**WHAT THE EXERCISE ASKS**
Each line from the one with "F1: 250mA (N_3, N_12) -> none" through the last line of the records must be output exactly, both ends included.

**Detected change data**
=-=-=
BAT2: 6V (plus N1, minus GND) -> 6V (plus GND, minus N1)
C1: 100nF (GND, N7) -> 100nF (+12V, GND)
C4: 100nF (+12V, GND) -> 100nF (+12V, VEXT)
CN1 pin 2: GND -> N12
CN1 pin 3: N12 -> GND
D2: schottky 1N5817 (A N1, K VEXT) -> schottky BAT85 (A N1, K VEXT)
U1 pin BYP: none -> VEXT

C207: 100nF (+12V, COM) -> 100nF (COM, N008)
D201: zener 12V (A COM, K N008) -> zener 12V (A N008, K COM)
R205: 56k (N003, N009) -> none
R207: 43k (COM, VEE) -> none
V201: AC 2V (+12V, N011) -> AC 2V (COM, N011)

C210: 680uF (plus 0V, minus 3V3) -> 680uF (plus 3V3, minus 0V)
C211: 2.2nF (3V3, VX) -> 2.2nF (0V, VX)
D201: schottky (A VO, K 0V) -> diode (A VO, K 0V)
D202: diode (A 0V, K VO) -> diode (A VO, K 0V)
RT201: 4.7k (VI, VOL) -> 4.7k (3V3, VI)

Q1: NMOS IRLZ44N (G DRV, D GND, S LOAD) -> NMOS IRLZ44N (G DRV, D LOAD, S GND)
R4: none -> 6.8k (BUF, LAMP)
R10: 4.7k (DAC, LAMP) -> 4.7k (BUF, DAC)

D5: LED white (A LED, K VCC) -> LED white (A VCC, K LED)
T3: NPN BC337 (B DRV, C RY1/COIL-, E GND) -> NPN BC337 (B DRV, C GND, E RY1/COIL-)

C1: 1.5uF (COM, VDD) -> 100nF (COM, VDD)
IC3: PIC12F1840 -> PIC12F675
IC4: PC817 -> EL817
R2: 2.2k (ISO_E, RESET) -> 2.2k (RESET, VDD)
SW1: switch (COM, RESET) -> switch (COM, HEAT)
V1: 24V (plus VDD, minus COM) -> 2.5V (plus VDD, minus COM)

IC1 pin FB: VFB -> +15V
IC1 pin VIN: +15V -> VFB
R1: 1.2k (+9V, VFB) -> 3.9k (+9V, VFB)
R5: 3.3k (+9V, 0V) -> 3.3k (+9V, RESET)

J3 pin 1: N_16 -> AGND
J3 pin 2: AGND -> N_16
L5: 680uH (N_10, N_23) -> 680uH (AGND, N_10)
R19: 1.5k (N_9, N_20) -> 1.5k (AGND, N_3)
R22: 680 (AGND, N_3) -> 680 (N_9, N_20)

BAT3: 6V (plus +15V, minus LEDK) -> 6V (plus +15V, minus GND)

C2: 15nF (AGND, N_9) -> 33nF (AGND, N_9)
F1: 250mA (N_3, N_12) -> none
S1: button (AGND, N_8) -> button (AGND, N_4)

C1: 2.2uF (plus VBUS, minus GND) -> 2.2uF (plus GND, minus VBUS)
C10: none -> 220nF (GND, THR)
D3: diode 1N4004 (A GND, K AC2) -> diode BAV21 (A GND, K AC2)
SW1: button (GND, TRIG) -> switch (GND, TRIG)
=-=-=
**RESULT OF THE TASK**
F1: 250mA (N_3, N_12) -> none
S1: button (AGND, N_8) -> button (AGND, N_4)

C1: 2.2uF (plus VBUS, minus GND) -> 2.2uF (plus GND, minus VBUS)
C10: none -> 220nF (GND, THR)
D3: diode 1N4004 (A GND, K AC2) -> diode BAV21 (A GND, K AC2)
SW1: button (GND, TRIG) -> switch (GND, TRIG)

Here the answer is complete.